■ **What needs to be done**
Extract each line of the records that contains the string "none". Treat uppercase and lowercase as different.

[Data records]
-------

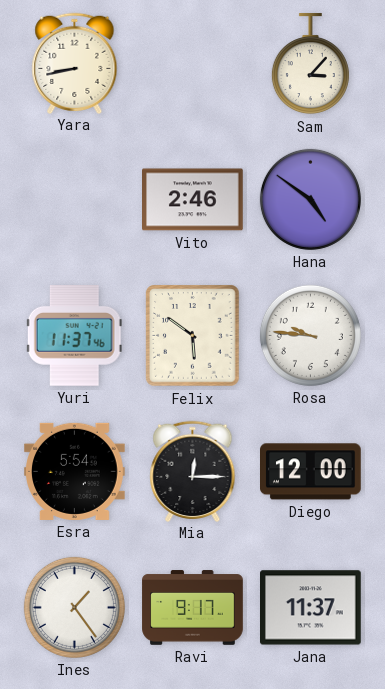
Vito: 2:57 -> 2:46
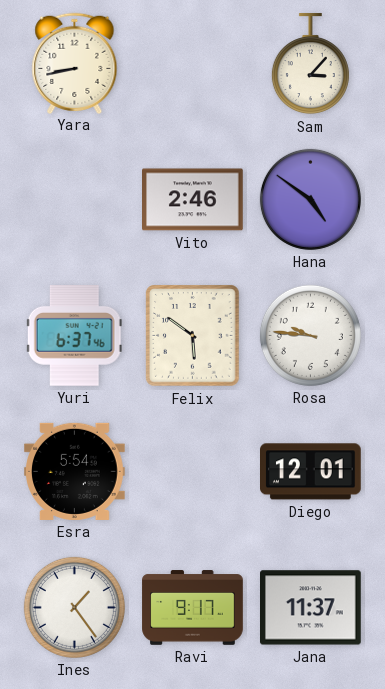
Yuri: 11:37 -> 6:37
Mia: 12:15 -> none
Diego: 12:00 -> 12:01
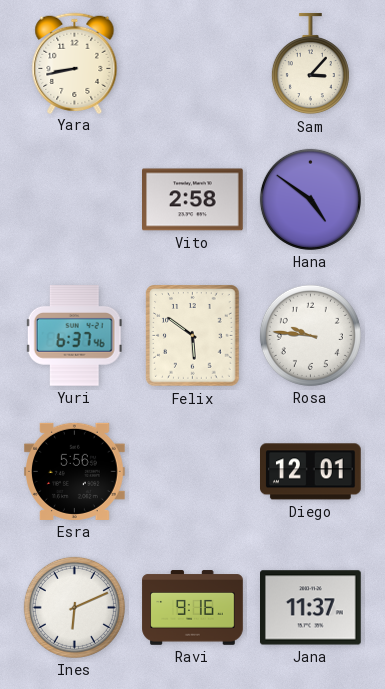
Vito: 2:46 -> 2:58
Esra: 5:54 -> 5:56
Ines: 1:24 -> 6:11
Ravi: 9:17 -> 9:16
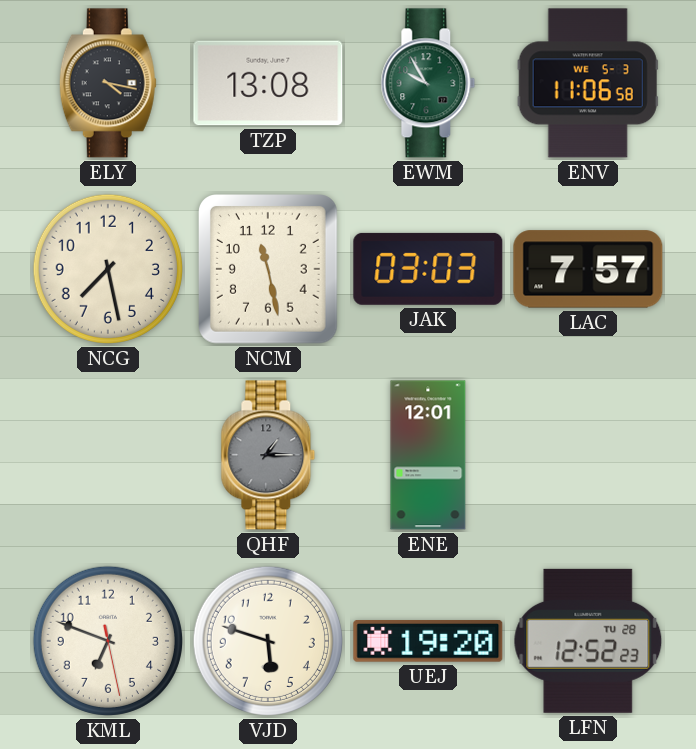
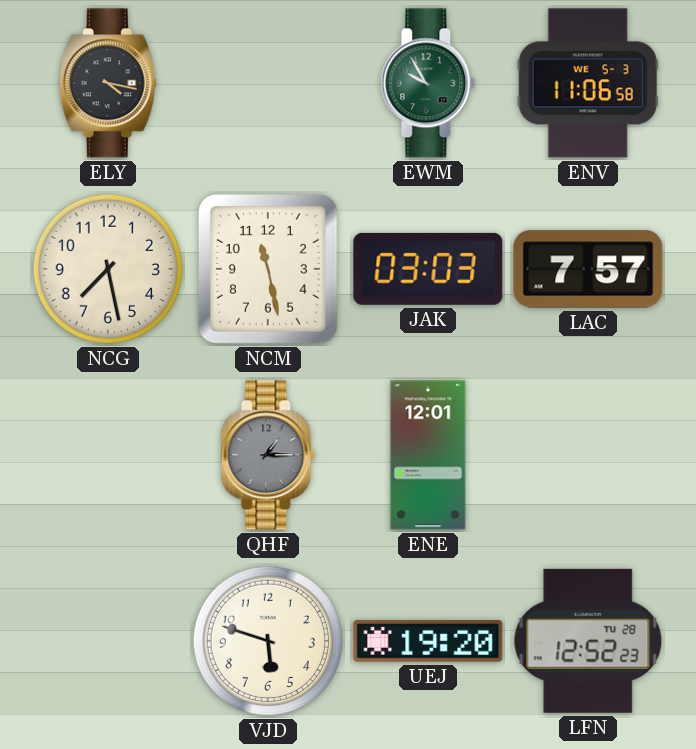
TZP: 13:08 -> none
KML: 6:48 -> none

-------

■ **Written solution**
Mia: 12:15 -> none
TZP: 13:08 -> none
KML: 6:48 -> none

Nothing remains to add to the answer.